*Exercise goal*.
Make an exact copy of all the entries, with the pictures left out.

*** Data for processing Section Begins ***

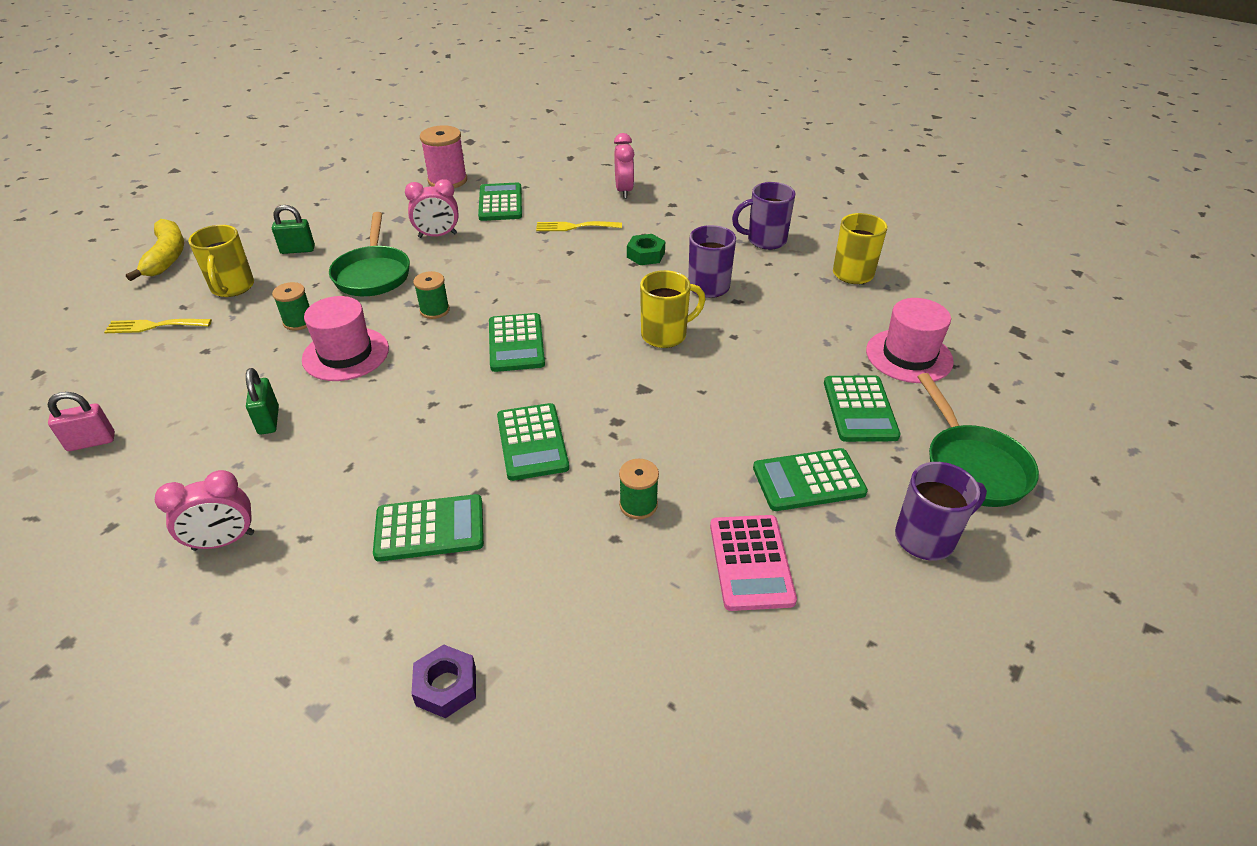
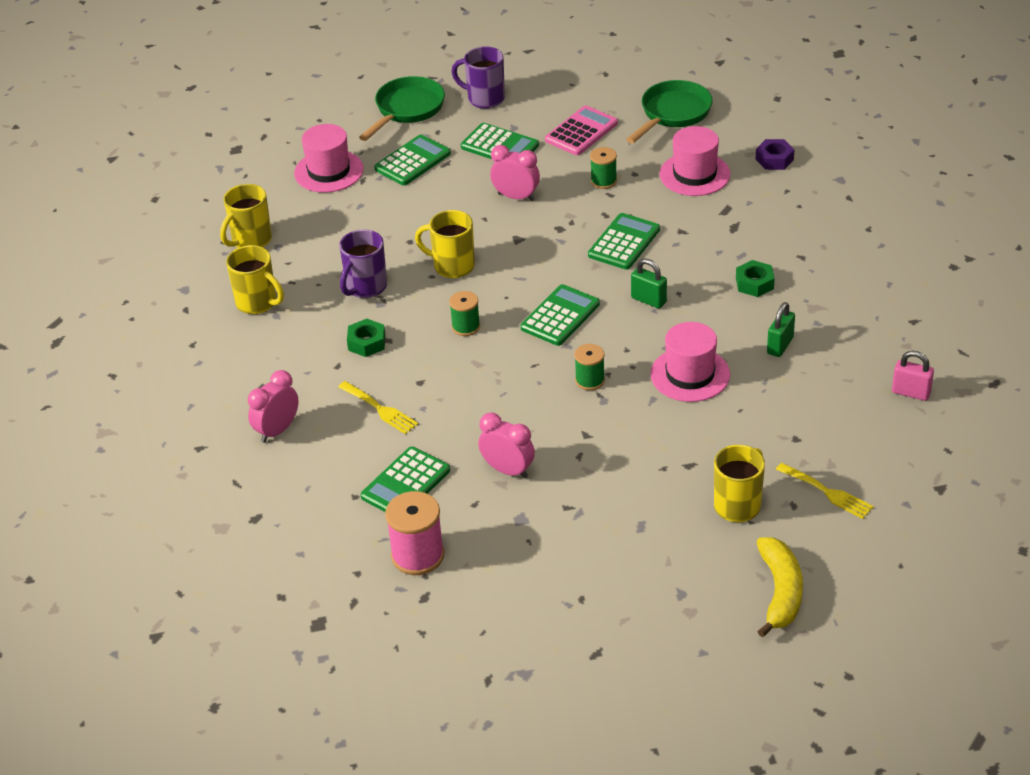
camera: 135 degrees left, 0 degrees up
(167, 257) = (780, 592): yellow banana -> yellow banana turned 150 degrees clockwise
(224, 541) = (848, 277): pink clock -> pink clock (516, 197)
(297, 250) = (649, 527): green padlock -> green padlock (648, 300)
(298, 321) = (705, 429): green spool -> green spool (466, 327)
(342, 472) = (754, 283): none -> green nut
(373, 274) = (605, 452): green pan -> green pan (673, 114)
(430, 528) = (727, 226): green calculator -> none
(538, 584) = (694, 174): none -> pink hat
(765, 240) = (258, 303): purple mug -> yellow mug

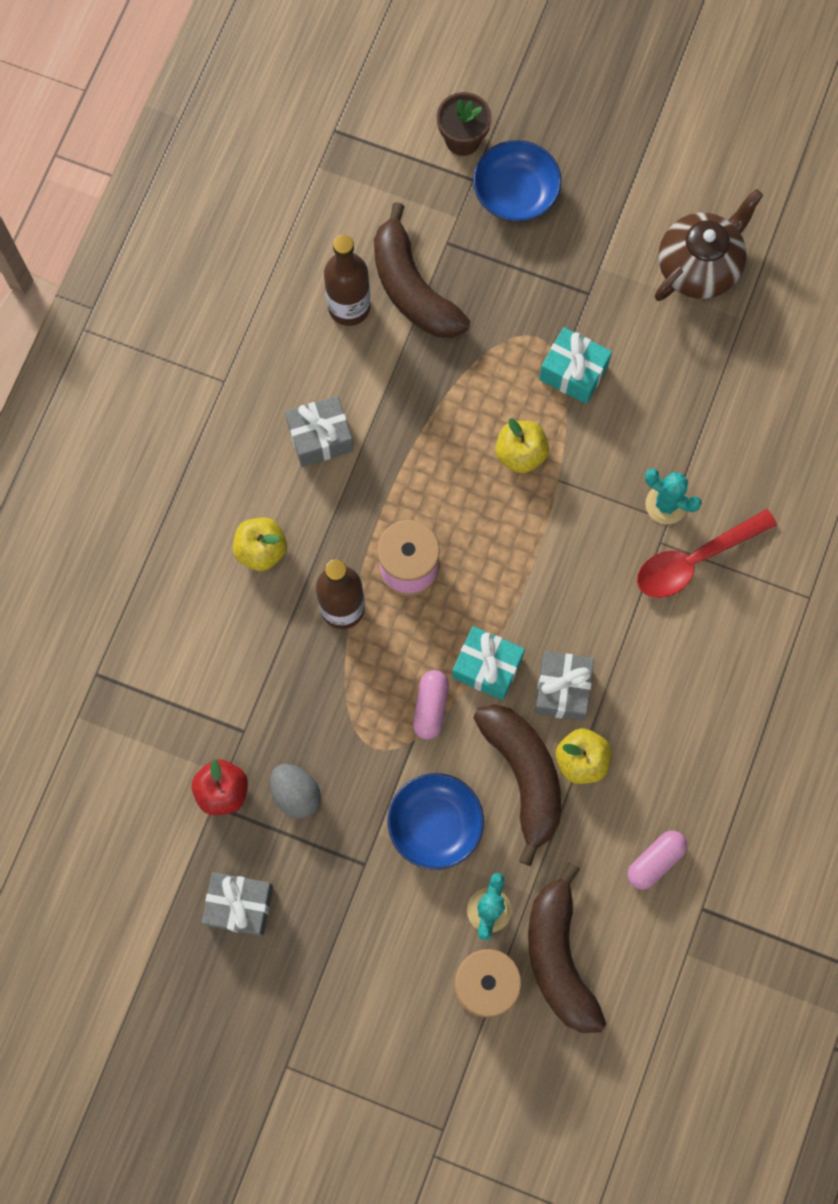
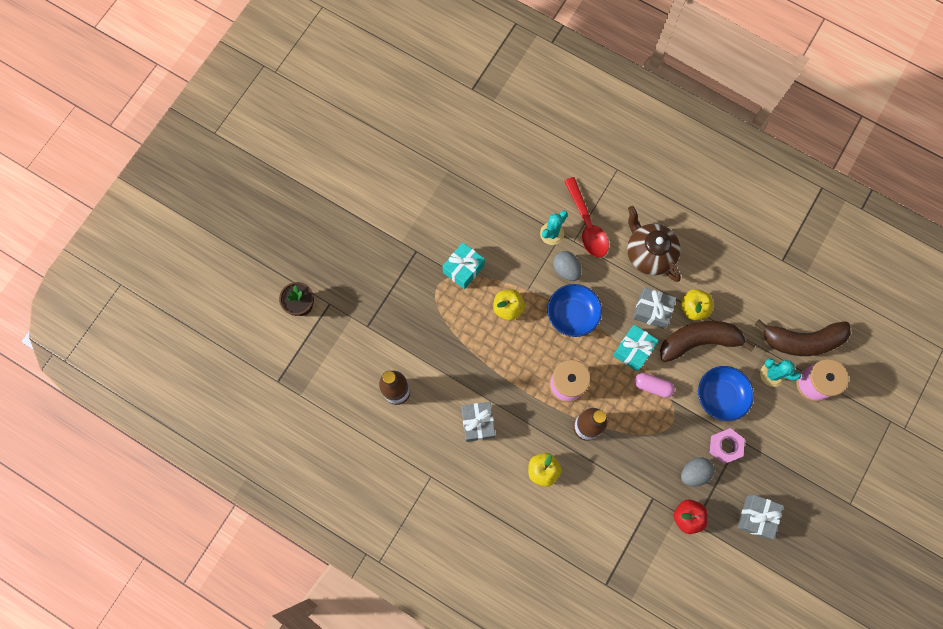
camera: 80 degrees left, 0 degrees up
(349, 840) = (725, 446): none -> pink nut
(412, 288) = (392, 352): brown banana -> none
(515, 193) = (343, 280): blue bowl -> blue bowl (572, 314)
(606, 537) = (566, 269): none -> grey egg
(655, 861) = (754, 279): pink capsule -> none
(699, 266) = (411, 187): brown teapot -> brown teapot (648, 253)

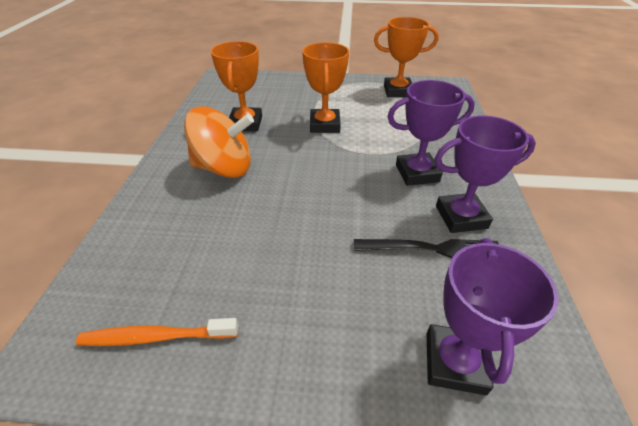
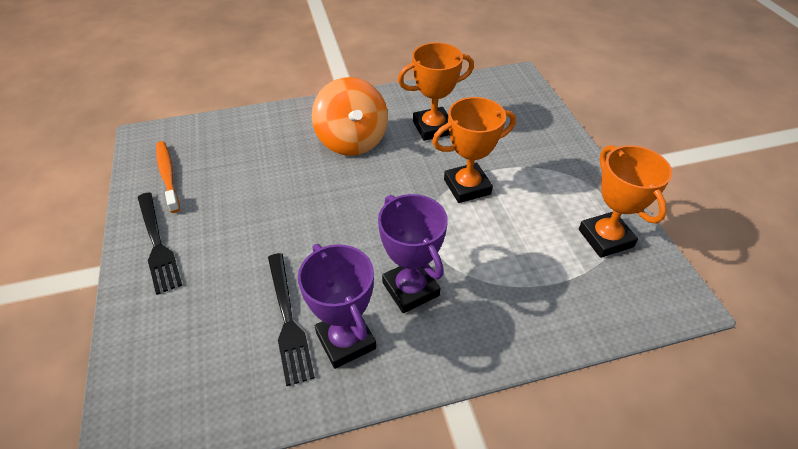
camera: 70 degrees right, 5 degrees up
(287, 359) = (158, 245): none -> black fork
(454, 362) = (163, 349): purple trophy -> none

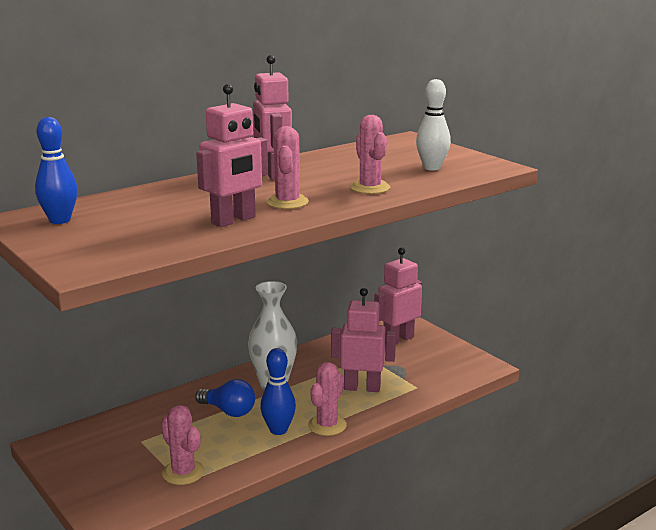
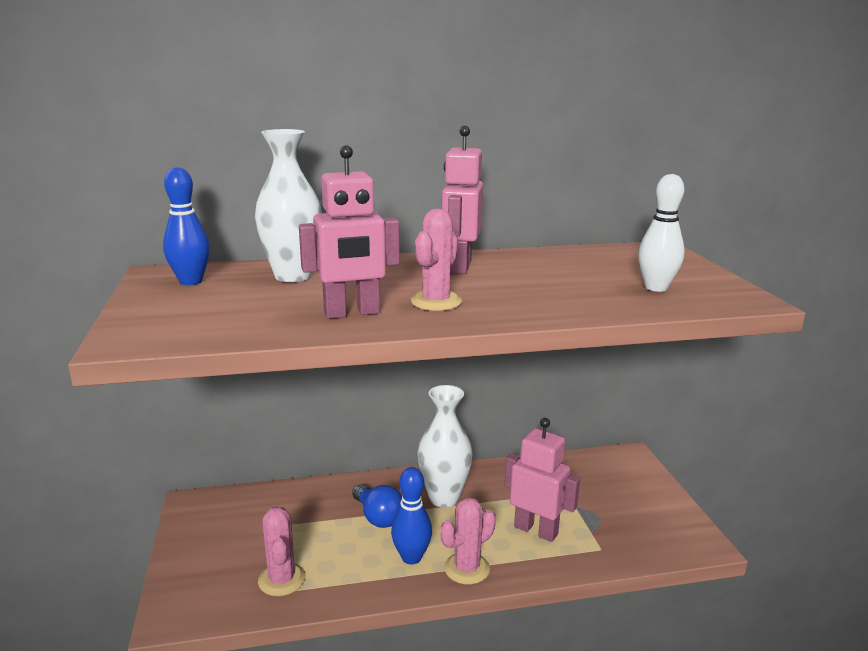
camera: 25 degrees right, 0 degrees up
(144, 202) = (293, 276): none -> white vase
(370, 188) = (552, 300): pink cactus -> none
(398, 339) = (613, 479): pink robot -> none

*** Data for processing Section Ends ***

*Your solution*.
camera: 135 degrees left, 0 degrees up
(167, 257) = (780, 592): yellow banana -> yellow banana turned 150 degrees clockwise
(224, 541) = (848, 277): pink clock -> pink clock (516, 197)
(297, 250) = (649, 527): green padlock -> green padlock (648, 300)
(298, 321) = (705, 429): green spool -> green spool (466, 327)
(342, 472) = (754, 283): none -> green nut
(373, 274) = (605, 452): green pan -> green pan (673, 114)
(430, 528) = (727, 226): green calculator -> none
(538, 584) = (694, 174): none -> pink hat
(765, 240) = (258, 303): purple mug -> yellow mug

camera: 80 degrees left, 0 degrees up
(349, 840) = (725, 446): none -> pink nut
(412, 288) = (392, 352): brown banana -> none
(515, 193) = (343, 280): blue bowl -> blue bowl (572, 314)
(606, 537) = (566, 269): none -> grey egg
(655, 861) = (754, 279): pink capsule -> none
(699, 266) = (411, 187): brown teapot -> brown teapot (648, 253)

camera: 70 degrees right, 5 degrees up
(287, 359) = (158, 245): none -> black fork
(454, 362) = (163, 349): purple trophy -> none

camera: 25 degrees right, 0 degrees up
(144, 202) = (293, 276): none -> white vase
(370, 188) = (552, 300): pink cactus -> none
(398, 339) = (613, 479): pink robot -> none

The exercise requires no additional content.